[Data items]
+++
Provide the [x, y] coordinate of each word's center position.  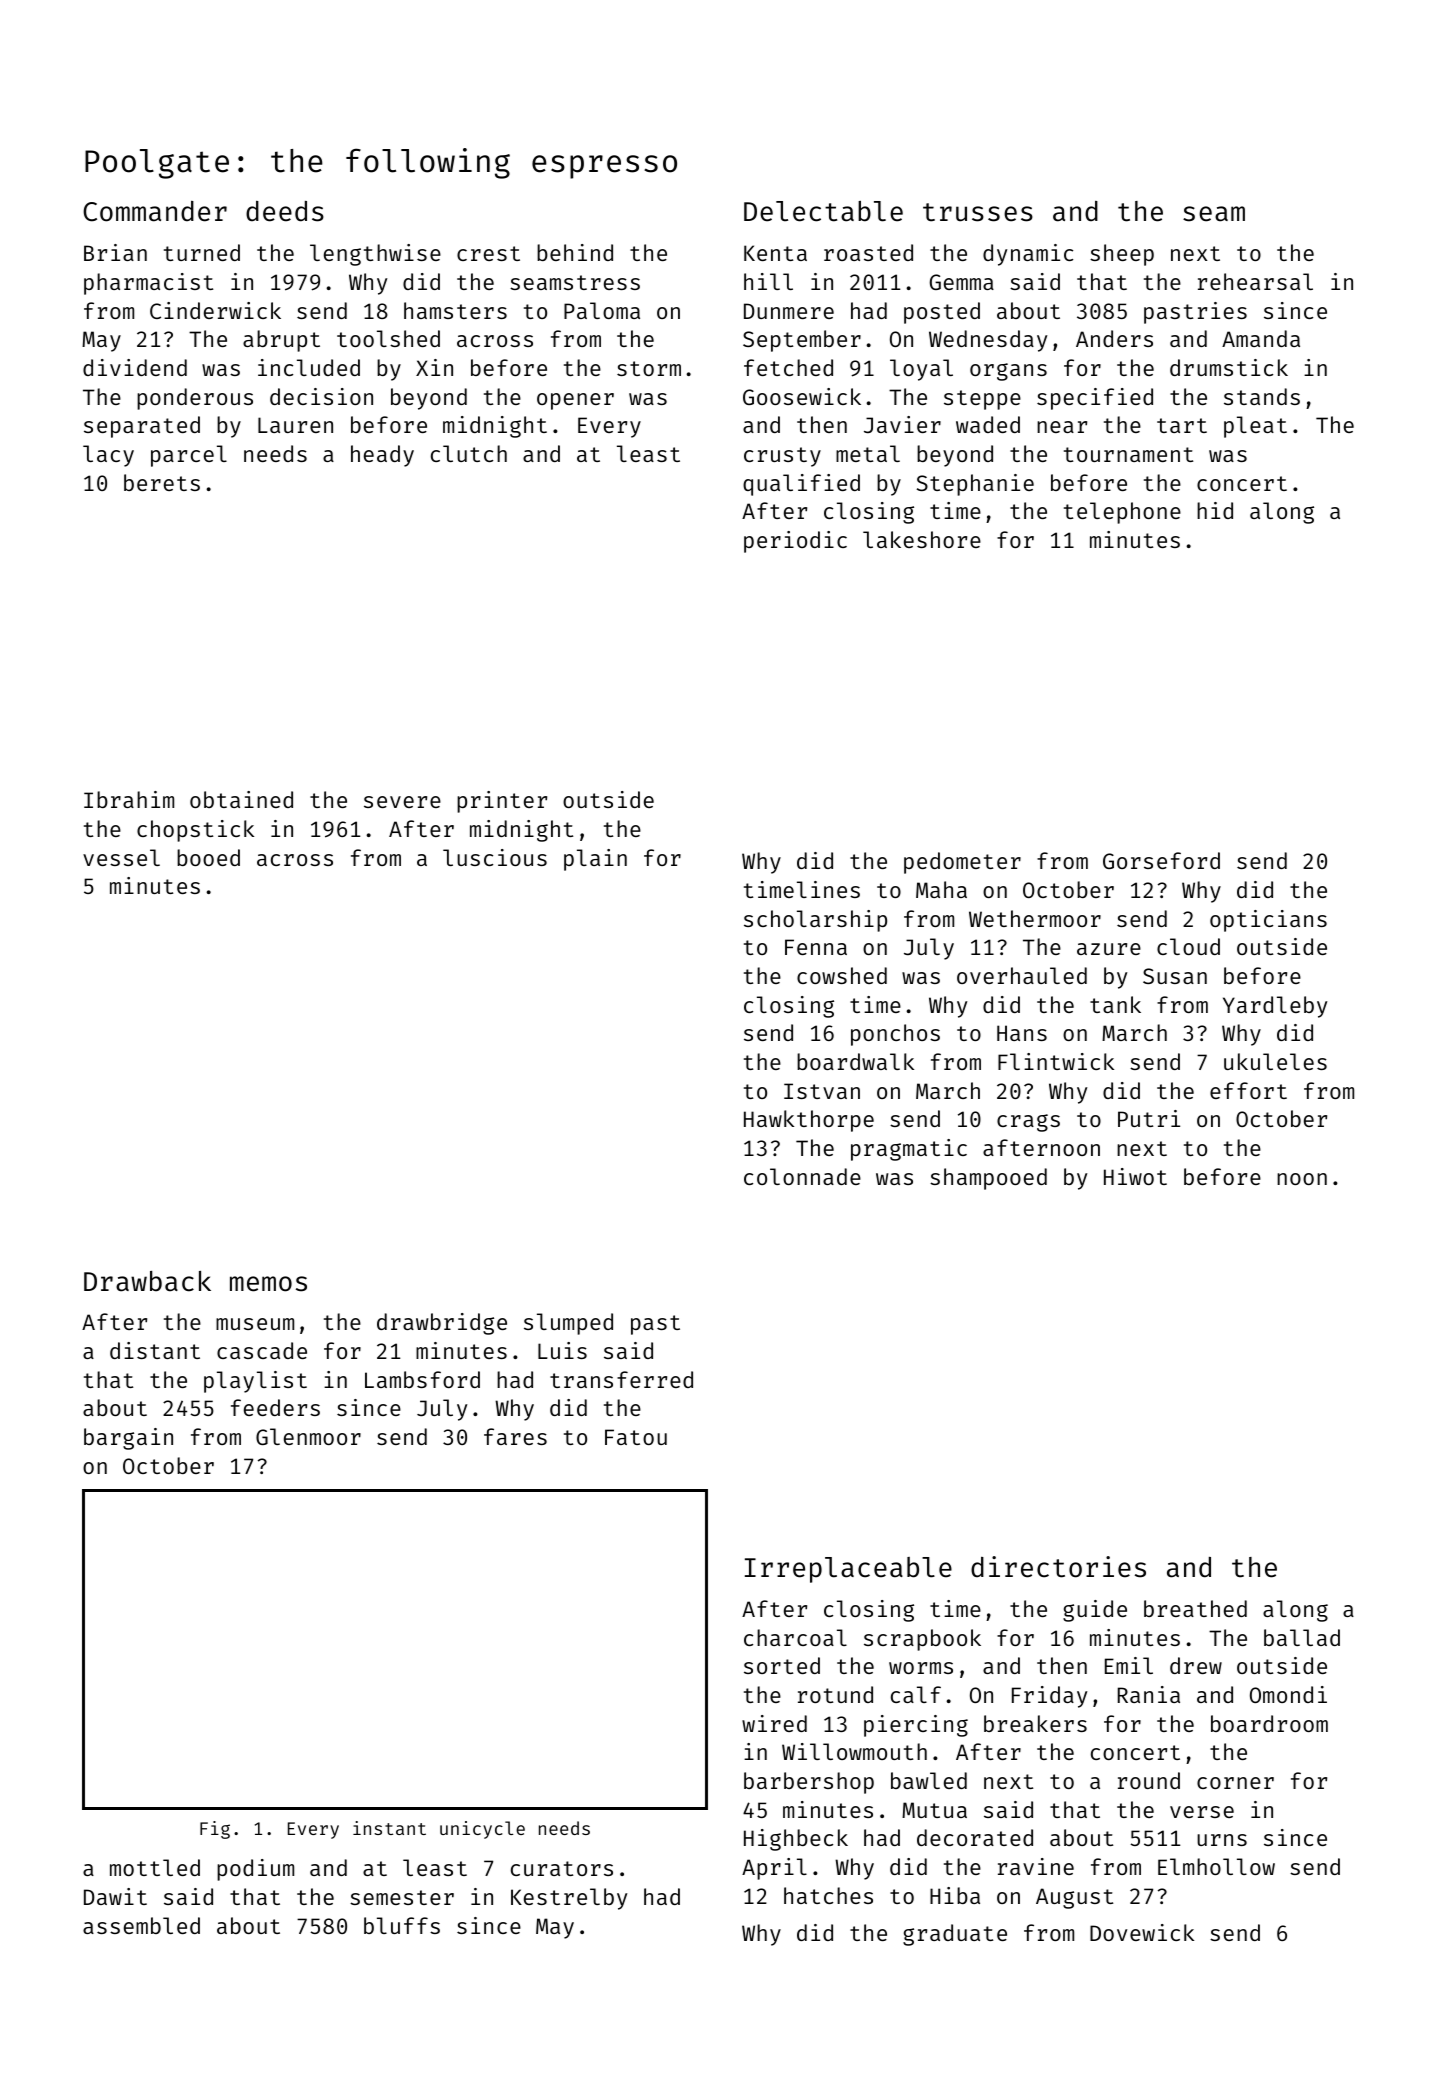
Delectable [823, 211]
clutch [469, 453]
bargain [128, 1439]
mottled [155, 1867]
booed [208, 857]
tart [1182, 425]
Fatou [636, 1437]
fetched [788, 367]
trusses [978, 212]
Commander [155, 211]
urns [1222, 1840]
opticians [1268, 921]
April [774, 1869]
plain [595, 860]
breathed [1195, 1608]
+++
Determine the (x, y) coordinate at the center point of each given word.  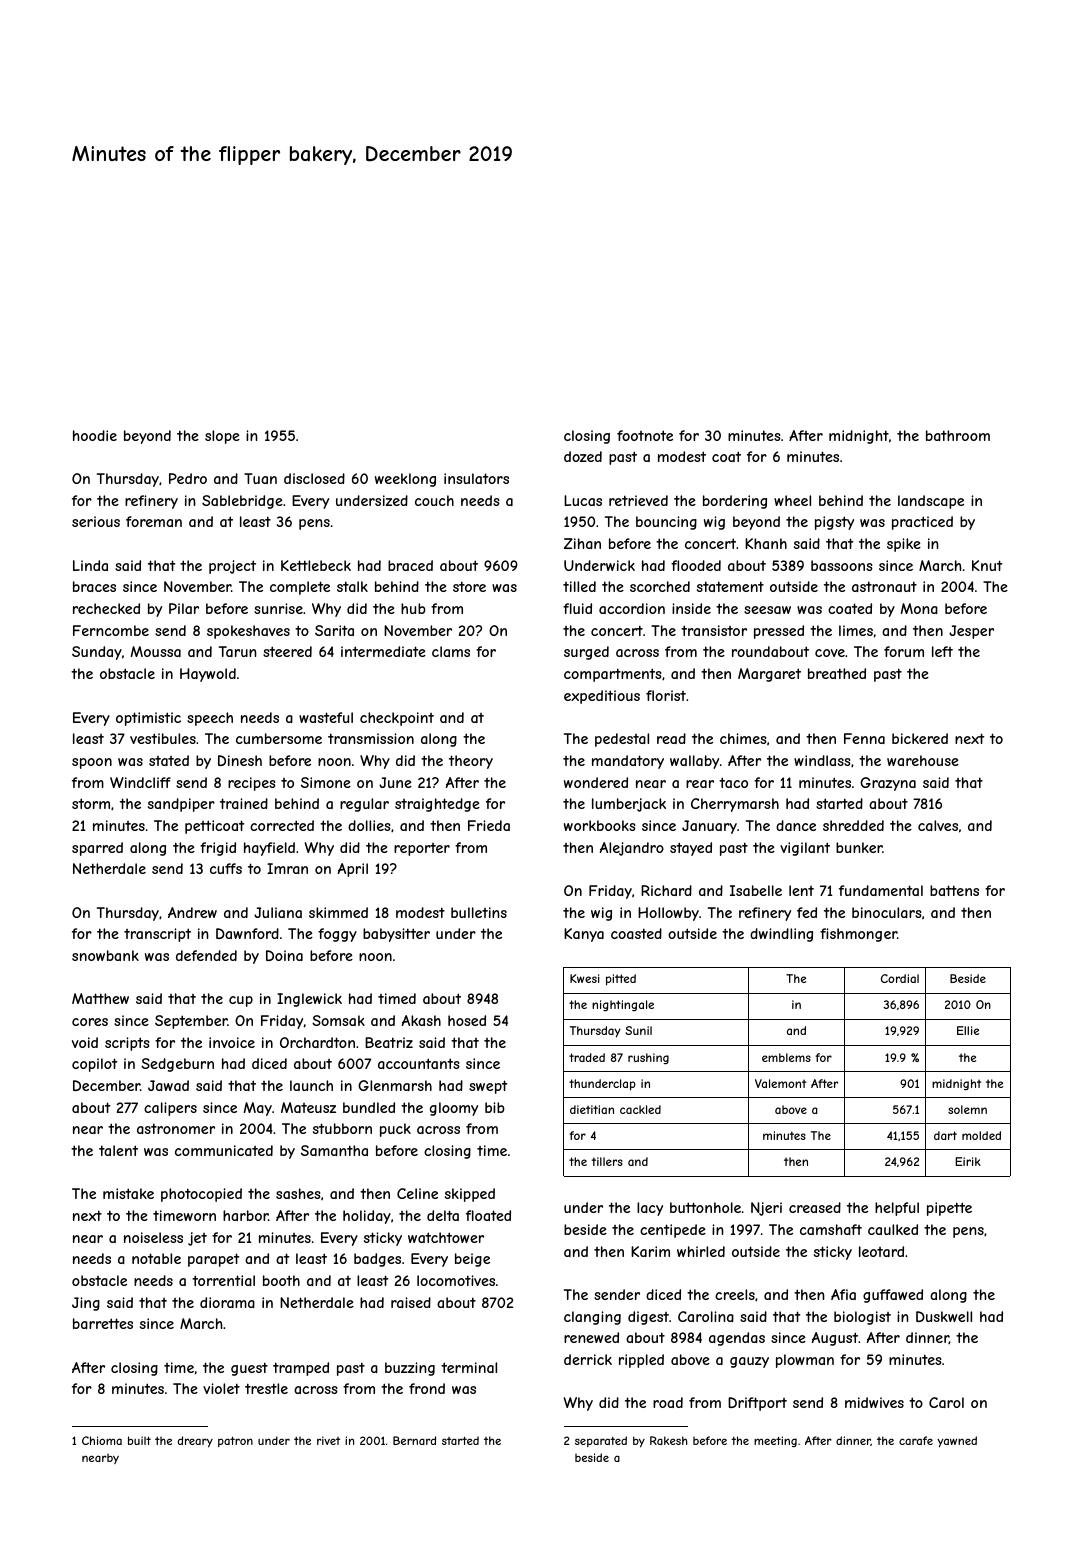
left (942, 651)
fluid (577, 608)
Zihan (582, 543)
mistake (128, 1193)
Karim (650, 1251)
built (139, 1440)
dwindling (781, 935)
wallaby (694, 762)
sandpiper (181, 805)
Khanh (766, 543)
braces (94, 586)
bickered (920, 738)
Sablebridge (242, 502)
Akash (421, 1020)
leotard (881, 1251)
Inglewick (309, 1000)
+++
◆ **Aim**
Turn the data items starting at the line containing "Provide the [x, y]" and ending at the line containing "breathed [1195, 1608]" into a numbered list, skipping blank lines. Omit the pictures.

◆ **Response**
1. Provide the [x, y] coordinate of each word's center position.  
2. Delectable [823, 211]
3. clutch [469, 453]
4. bargain [128, 1439]
5. mottled [155, 1867]
6. booed [208, 857]
7. tart [1182, 425]
8. Fatou [636, 1437]
9. fetched [788, 367]
10. trusses [978, 212]
11. Commander [155, 211]
12. urns [1222, 1840]
13. opticians [1268, 921]
14. April [774, 1869]
15. plain [595, 860]
16. breathed [1195, 1608]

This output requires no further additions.